### REQUIRED WORK
The records below must be written out exactly, with every picture left behind.

### RECORD SET
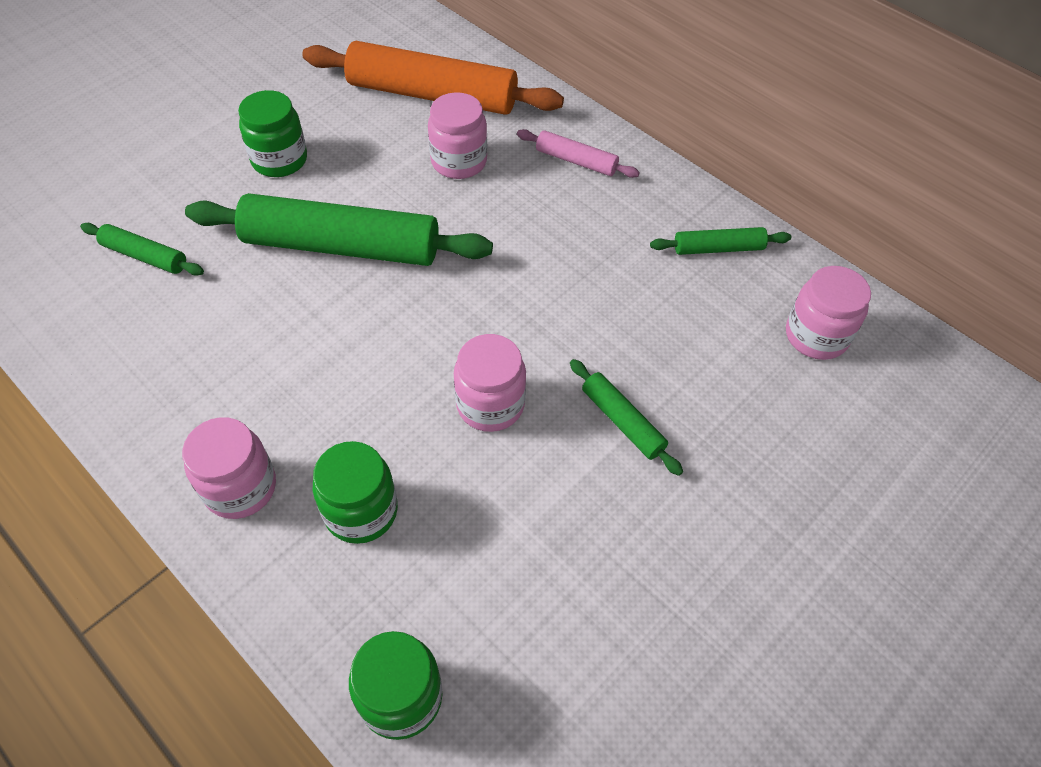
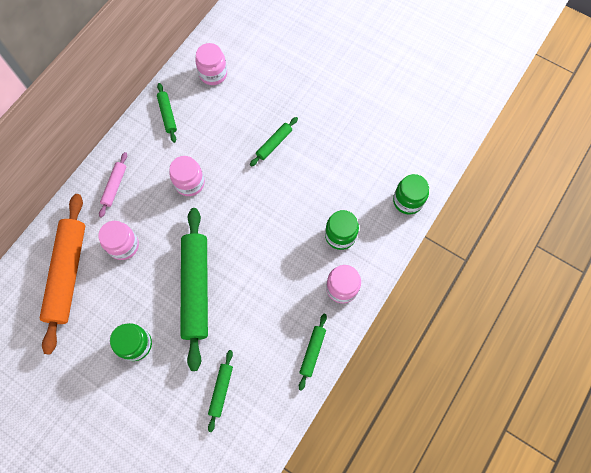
camera: 100 degrees left, 15 degrees up
(136, 406) = (312, 352): none -> green rolling pin
(490, 404) = (277, 197): pink jar -> pink jar (190, 183)

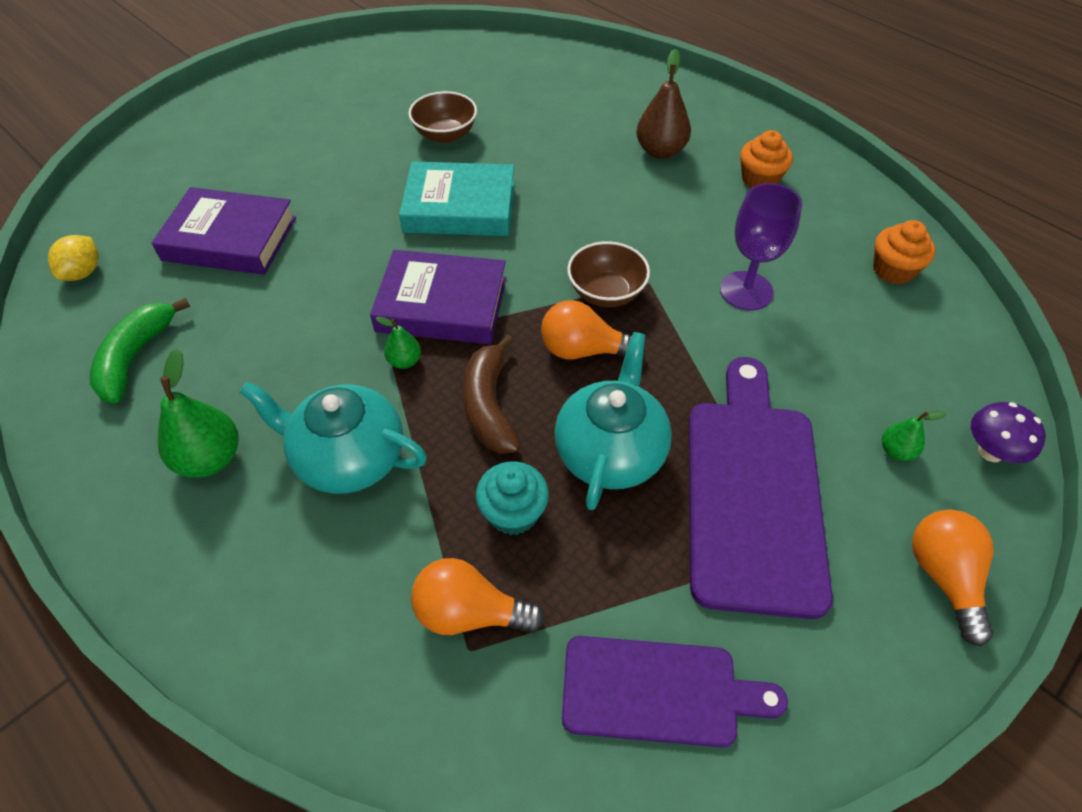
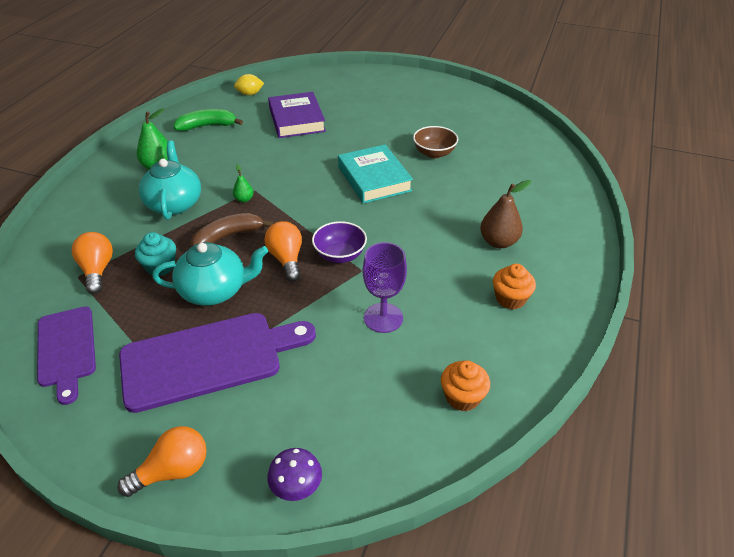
camera: 65 degrees right, 10 degrees down
(442, 304) = (292, 198): purple book -> none
(606, 293) = (340, 255): brown bowl -> purple bowl
(896, 451) = (272, 428): green pear -> none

### SOLUTION TO THE EXERCISE
camera: 100 degrees left, 15 degrees up
(136, 406) = (312, 352): none -> green rolling pin
(490, 404) = (277, 197): pink jar -> pink jar (190, 183)

camera: 65 degrees right, 10 degrees down
(442, 304) = (292, 198): purple book -> none
(606, 293) = (340, 255): brown bowl -> purple bowl
(896, 451) = (272, 428): green pear -> none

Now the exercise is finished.